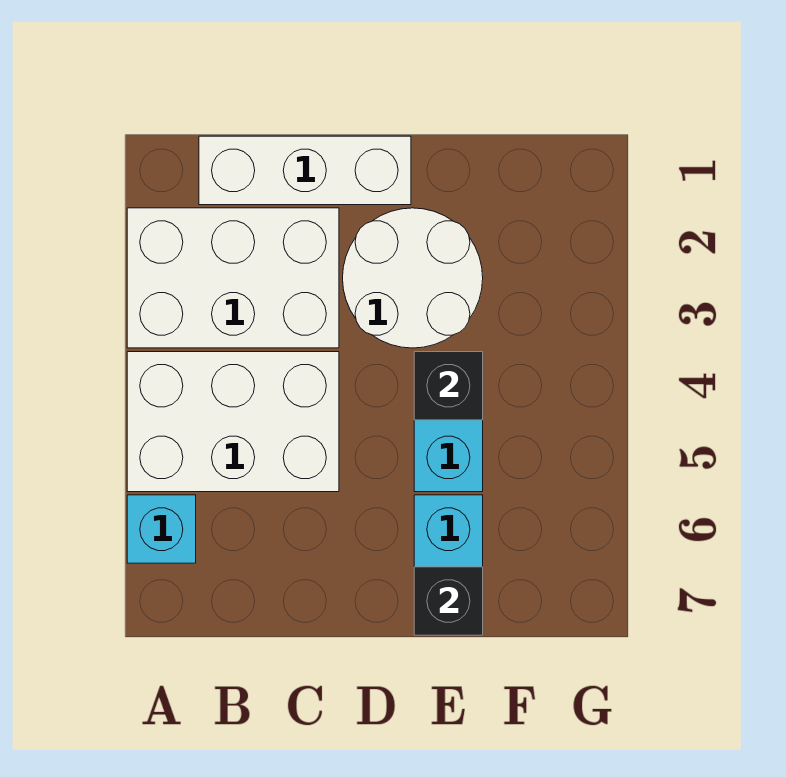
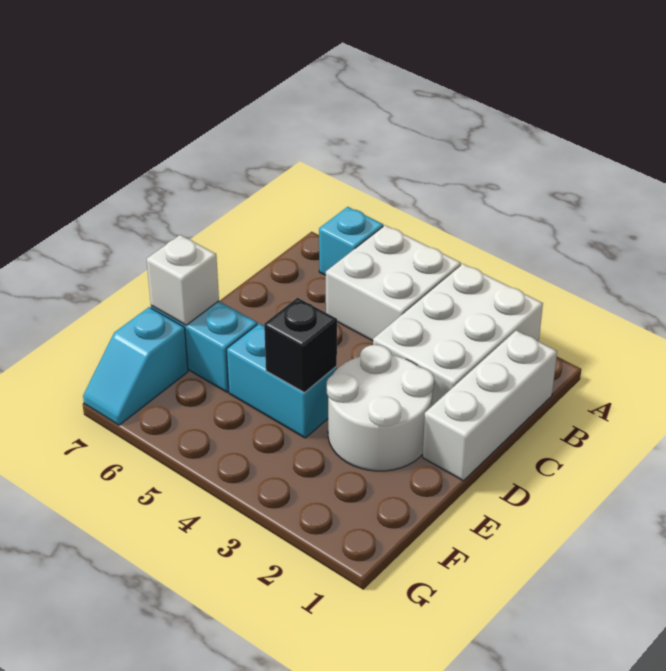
white brick A4:C5 level 1 -> white brick A4:B5 level 1
black brick E7 level 2 -> white brick E7 level 2
none -> cyan slope F7:G7 level 1 top F

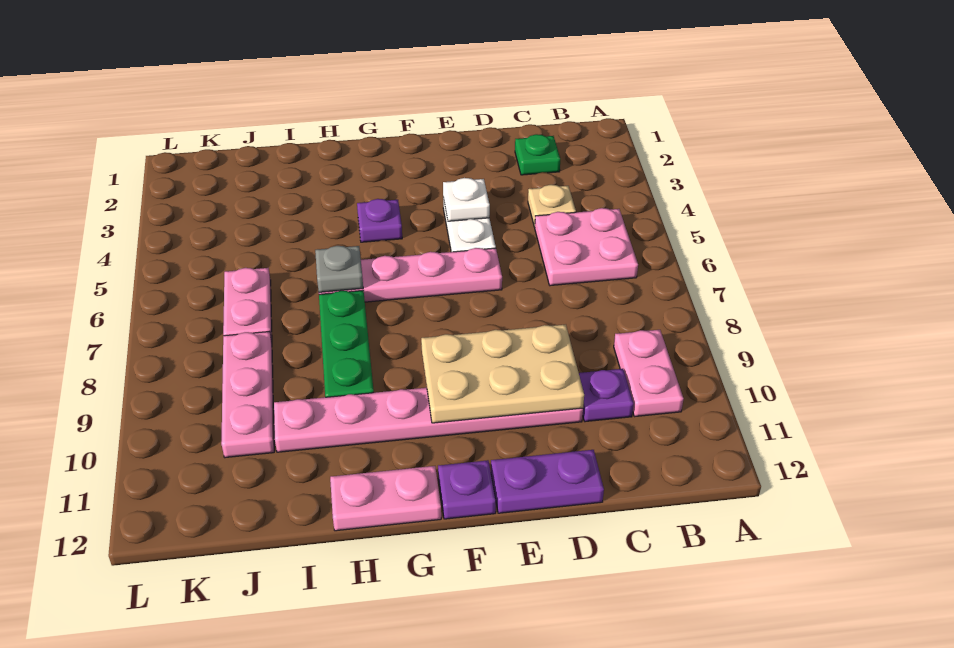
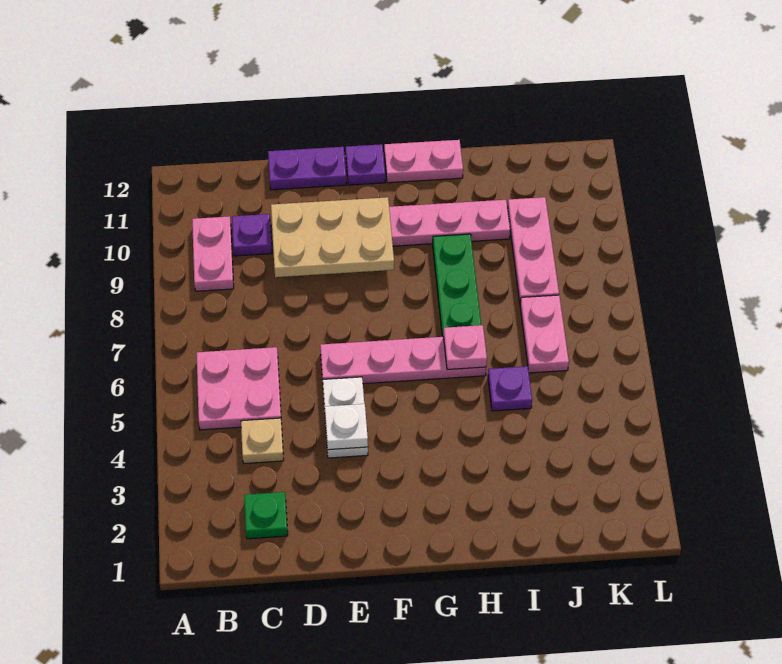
purple plate G4 level 1 -> purple plate I5 level 1
grey plate H6 level 2 -> pink plate H6 level 2

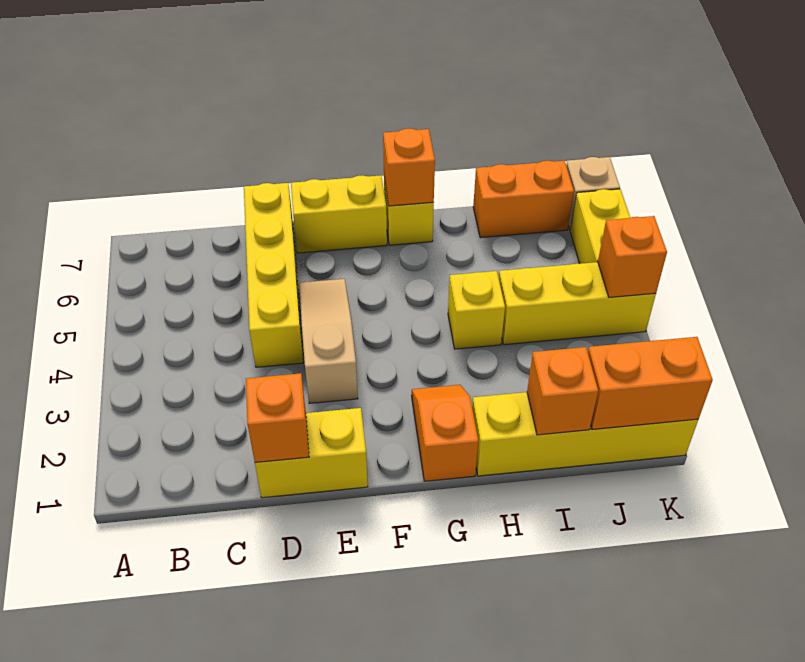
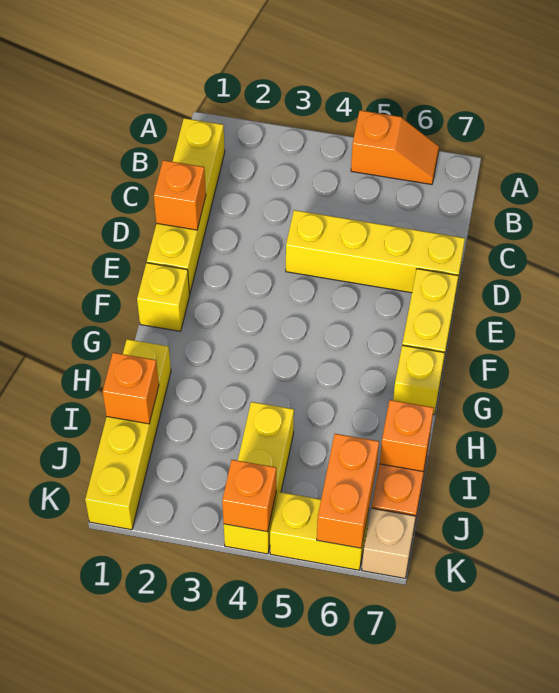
yellow brick D1:E1 level 1 -> yellow brick B1:E1 level 1
tan slope E3:E5 level 1 top 3 -> none
orange slope G1:G2 level 1 top 1 -> orange slope A5:A6 level 1 top 5
orange brick G7 level 2 -> orange brick I7 level 2
yellow brick H4 level 1 -> yellow brick F1 level 1
orange brick J1:K1 level 2 -> orange brick J6:K6 level 2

ABOUT THIS EXERCISE: For this exercise, give the listing again exactly as written, with the pictures omitted.

ANSWER SPACE:
white brick A4:C5 level 1 -> white brick A4:B5 level 1
black brick E7 level 2 -> white brick E7 level 2
none -> cyan slope F7:G7 level 1 top F

purple plate G4 level 1 -> purple plate I5 level 1
grey plate H6 level 2 -> pink plate H6 level 2

yellow brick D1:E1 level 1 -> yellow brick B1:E1 level 1
tan slope E3:E5 level 1 top 3 -> none
orange slope G1:G2 level 1 top 1 -> orange slope A5:A6 level 1 top 5
orange brick G7 level 2 -> orange brick I7 level 2
yellow brick H4 level 1 -> yellow brick F1 level 1
orange brick J1:K1 level 2 -> orange brick J6:K6 level 2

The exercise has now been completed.